(Provided entries Opens)

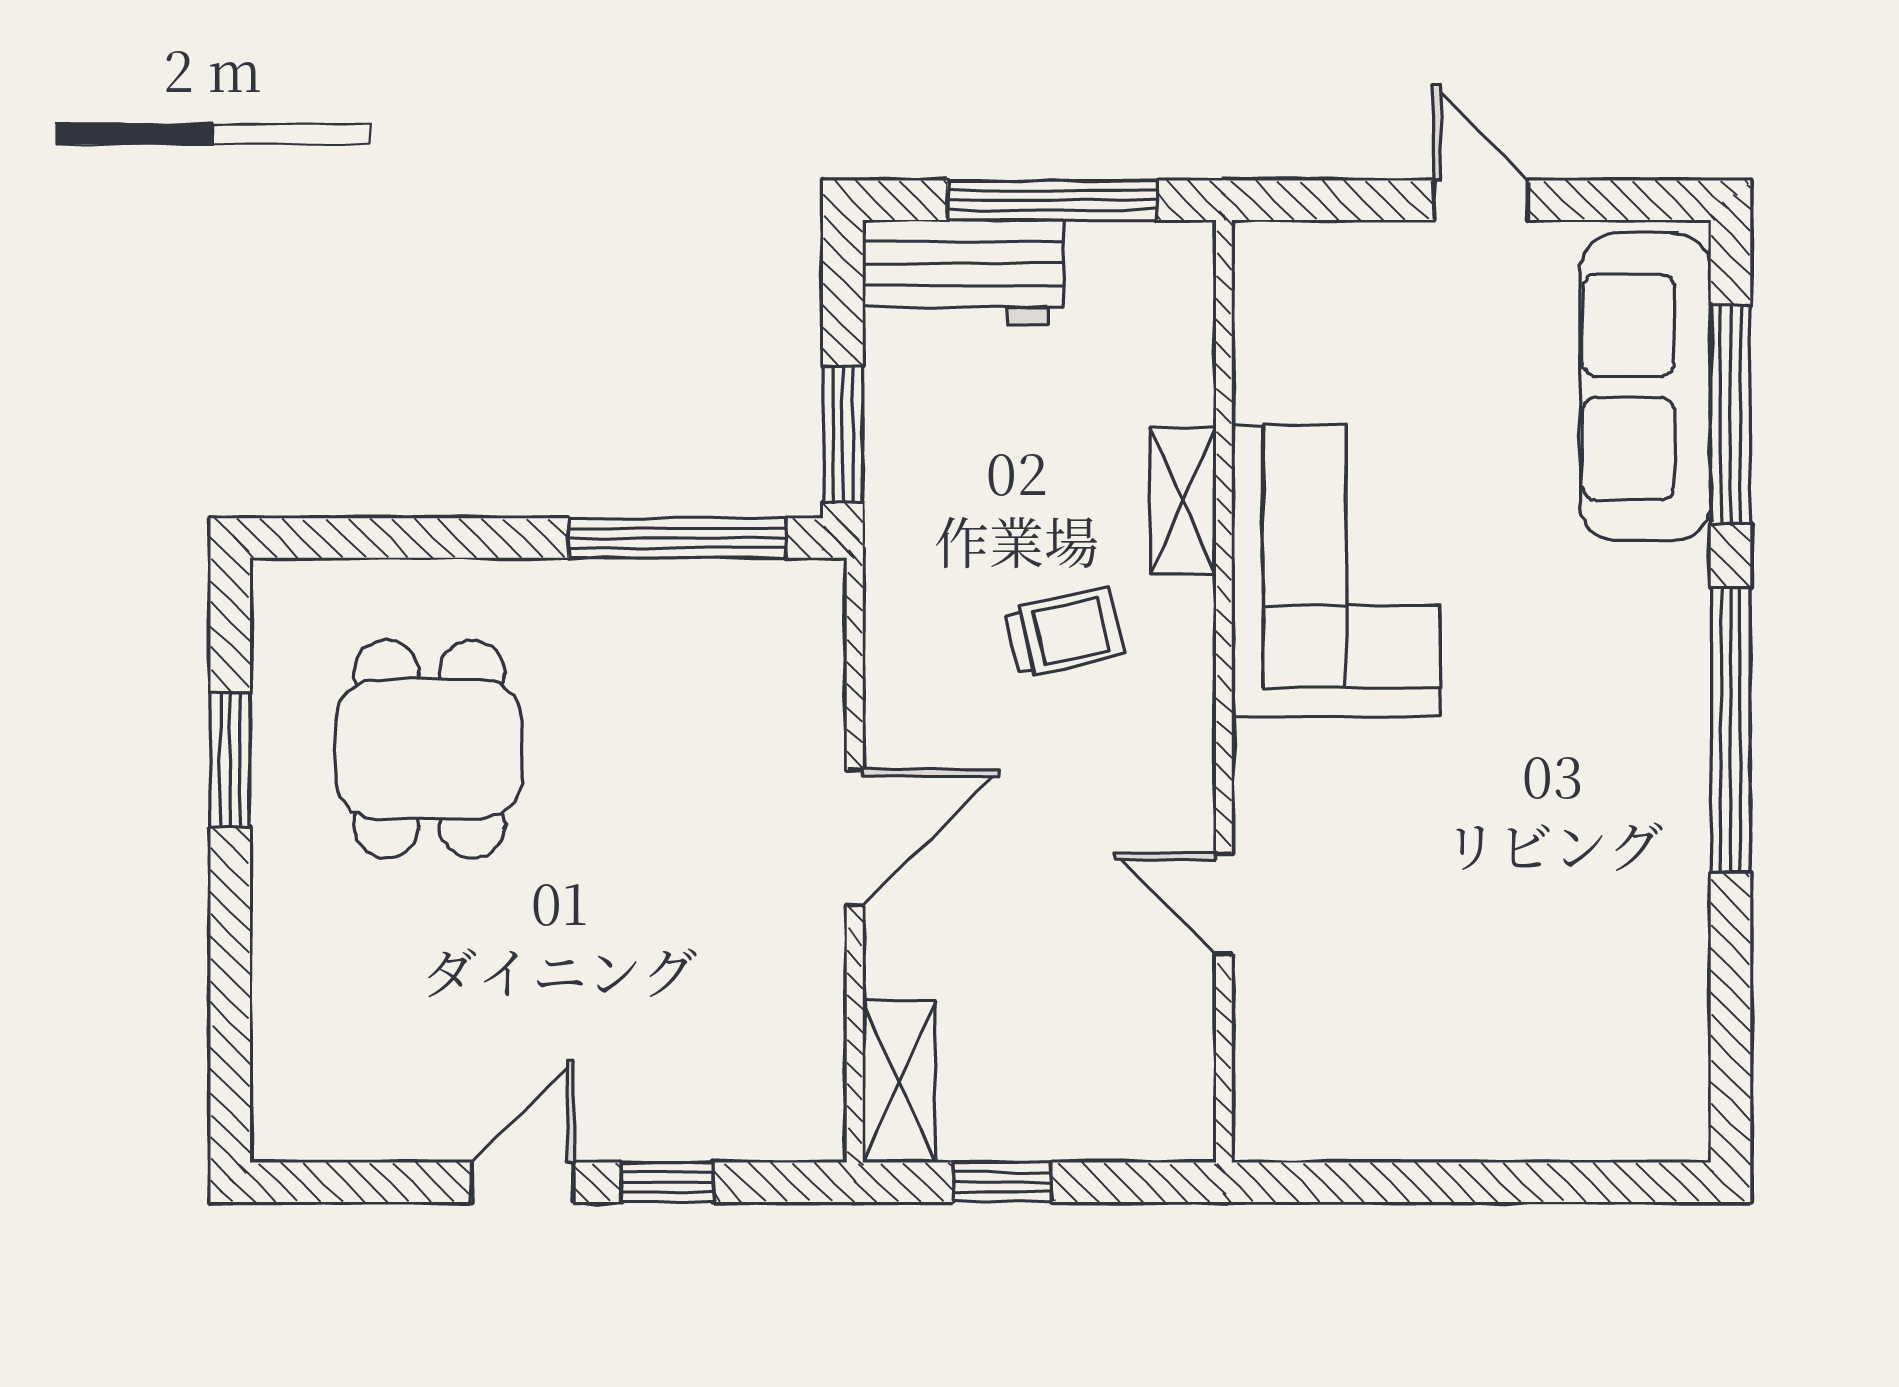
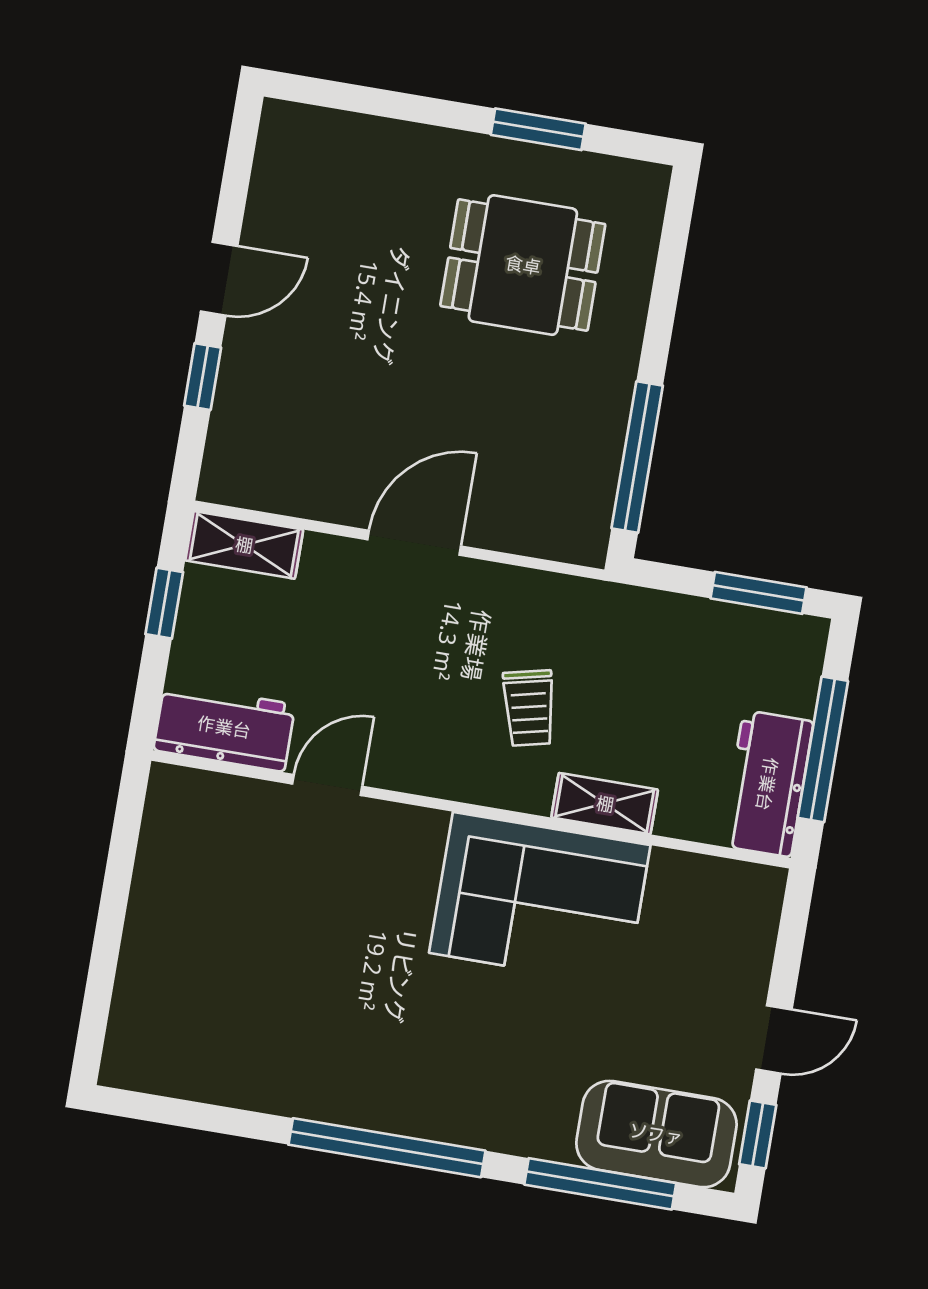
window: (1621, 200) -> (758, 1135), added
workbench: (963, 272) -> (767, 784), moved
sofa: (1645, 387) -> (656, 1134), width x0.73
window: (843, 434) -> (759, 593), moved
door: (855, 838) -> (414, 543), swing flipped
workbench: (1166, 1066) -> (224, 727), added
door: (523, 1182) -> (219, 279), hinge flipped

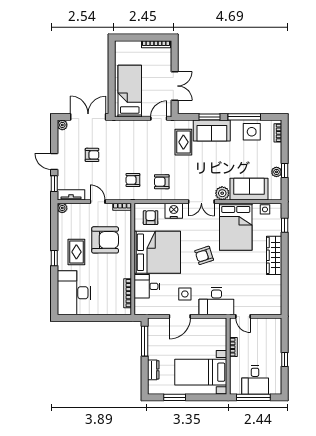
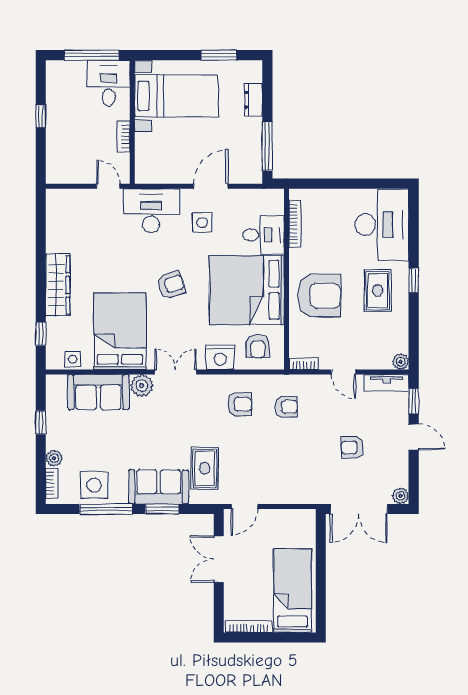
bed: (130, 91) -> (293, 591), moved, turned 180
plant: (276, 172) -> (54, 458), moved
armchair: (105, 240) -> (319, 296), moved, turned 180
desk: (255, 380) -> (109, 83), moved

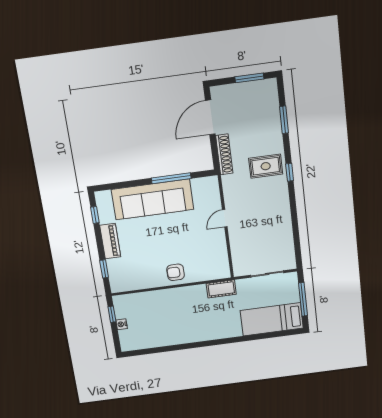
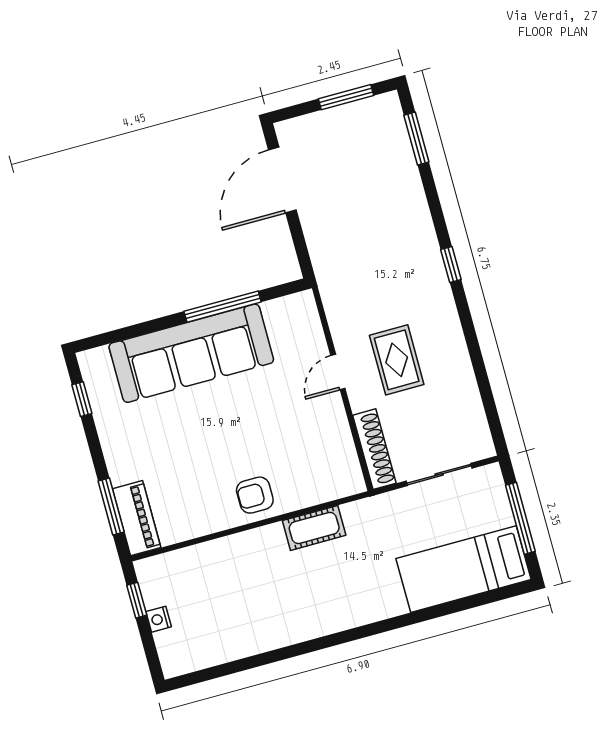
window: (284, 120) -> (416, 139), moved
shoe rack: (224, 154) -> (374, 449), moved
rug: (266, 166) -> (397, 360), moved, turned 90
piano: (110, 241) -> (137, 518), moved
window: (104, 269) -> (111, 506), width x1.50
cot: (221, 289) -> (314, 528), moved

(Provided entries Closes)

What you should do: Every line above is to be reproduced verbatim, and the pictures are to be omitted.

Problem solution:
window: (1621, 200) -> (758, 1135), added
workbench: (963, 272) -> (767, 784), moved
sofa: (1645, 387) -> (656, 1134), width x0.73
window: (843, 434) -> (759, 593), moved
door: (855, 838) -> (414, 543), swing flipped
workbench: (1166, 1066) -> (224, 727), added
door: (523, 1182) -> (219, 279), hinge flipped

bed: (130, 91) -> (293, 591), moved, turned 180
plant: (276, 172) -> (54, 458), moved
armchair: (105, 240) -> (319, 296), moved, turned 180
desk: (255, 380) -> (109, 83), moved

window: (284, 120) -> (416, 139), moved
shoe rack: (224, 154) -> (374, 449), moved
rug: (266, 166) -> (397, 360), moved, turned 90
piano: (110, 241) -> (137, 518), moved
window: (104, 269) -> (111, 506), width x1.50
cot: (221, 289) -> (314, 528), moved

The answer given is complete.